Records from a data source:

·····

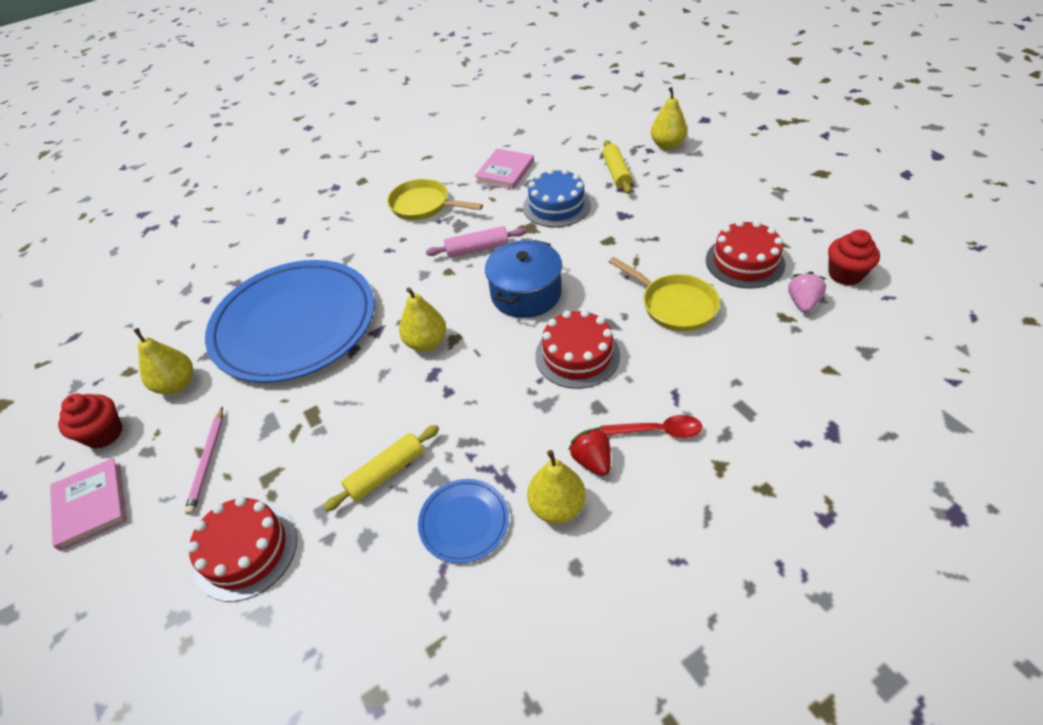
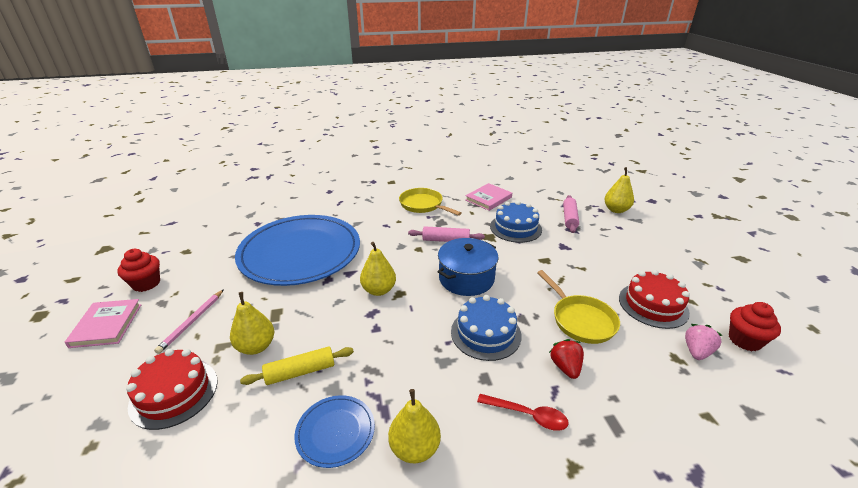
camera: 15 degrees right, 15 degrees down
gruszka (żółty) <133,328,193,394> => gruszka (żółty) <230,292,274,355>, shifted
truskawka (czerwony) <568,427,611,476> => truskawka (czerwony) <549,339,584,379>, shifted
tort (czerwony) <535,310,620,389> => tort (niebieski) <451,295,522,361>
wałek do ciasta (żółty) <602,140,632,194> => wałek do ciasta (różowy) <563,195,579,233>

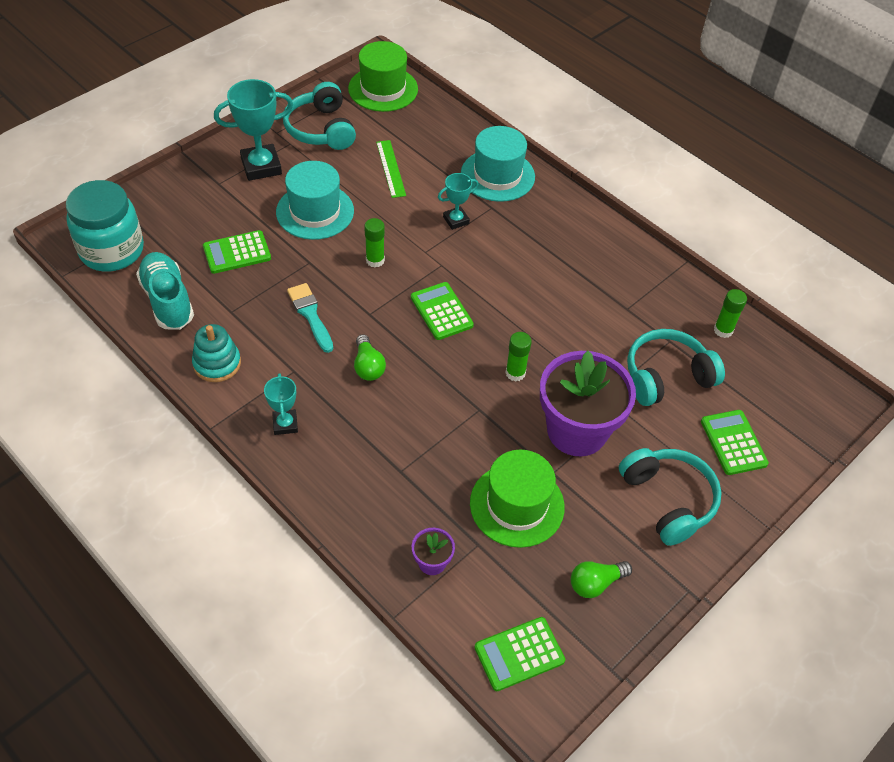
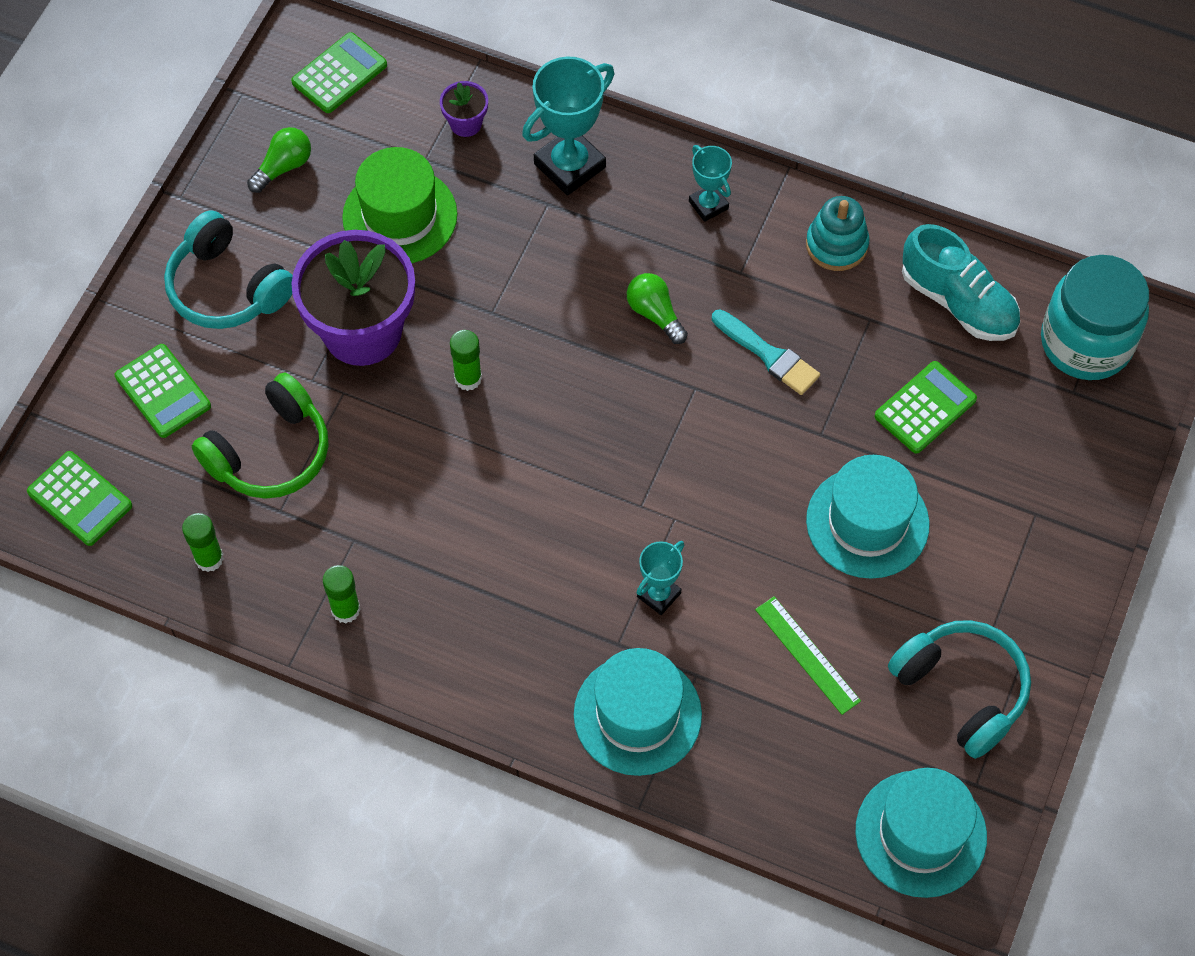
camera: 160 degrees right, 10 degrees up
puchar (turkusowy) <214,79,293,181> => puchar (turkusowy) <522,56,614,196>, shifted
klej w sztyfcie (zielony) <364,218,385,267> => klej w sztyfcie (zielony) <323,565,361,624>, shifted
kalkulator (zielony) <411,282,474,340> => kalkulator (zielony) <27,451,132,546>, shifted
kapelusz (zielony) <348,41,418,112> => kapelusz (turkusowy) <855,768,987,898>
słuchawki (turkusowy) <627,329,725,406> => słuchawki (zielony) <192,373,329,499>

·····

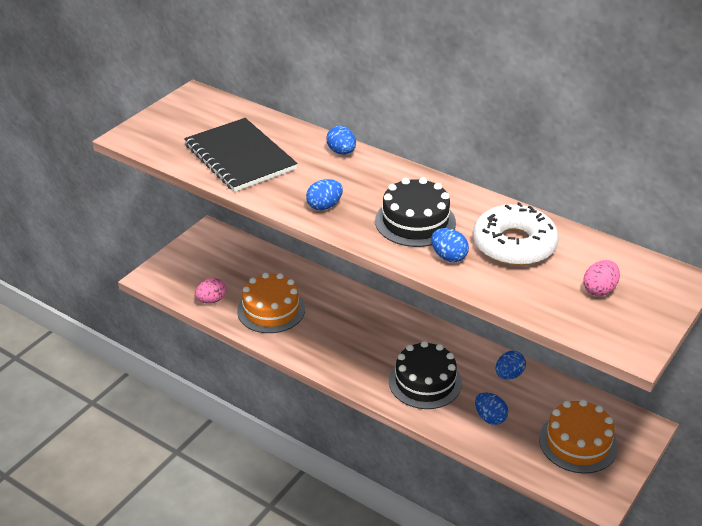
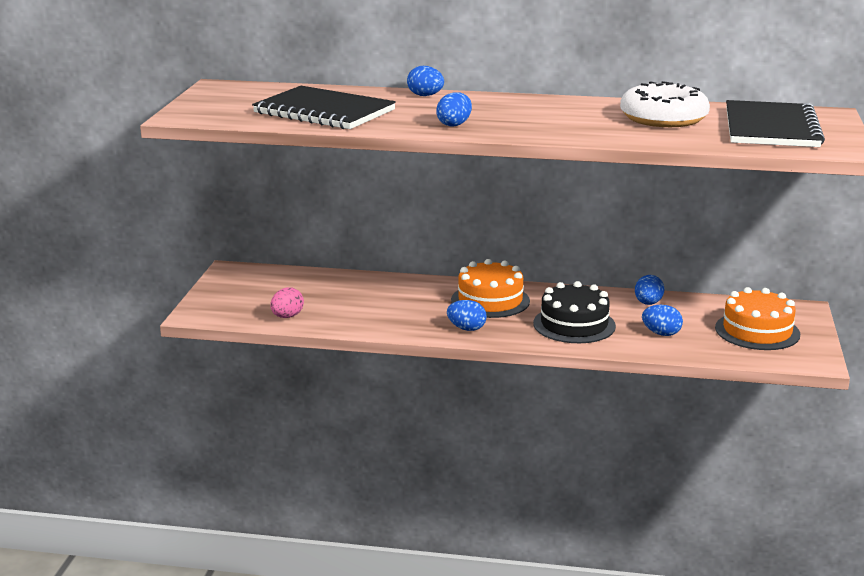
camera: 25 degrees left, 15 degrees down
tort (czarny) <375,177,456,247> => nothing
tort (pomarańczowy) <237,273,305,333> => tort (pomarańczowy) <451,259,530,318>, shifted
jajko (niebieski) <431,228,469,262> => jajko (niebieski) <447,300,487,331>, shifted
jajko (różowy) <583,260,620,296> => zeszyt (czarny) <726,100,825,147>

·····

To do » Whenever a line of the entries contains the string "czerwony", copy that line.

Finished exercise »
truskawka (czerwony) <568,427,611,476> => truskawka (czerwony) <549,339,584,379>, shifted
tort (czerwony) <535,310,620,389> => tort (niebieski) <451,295,522,361>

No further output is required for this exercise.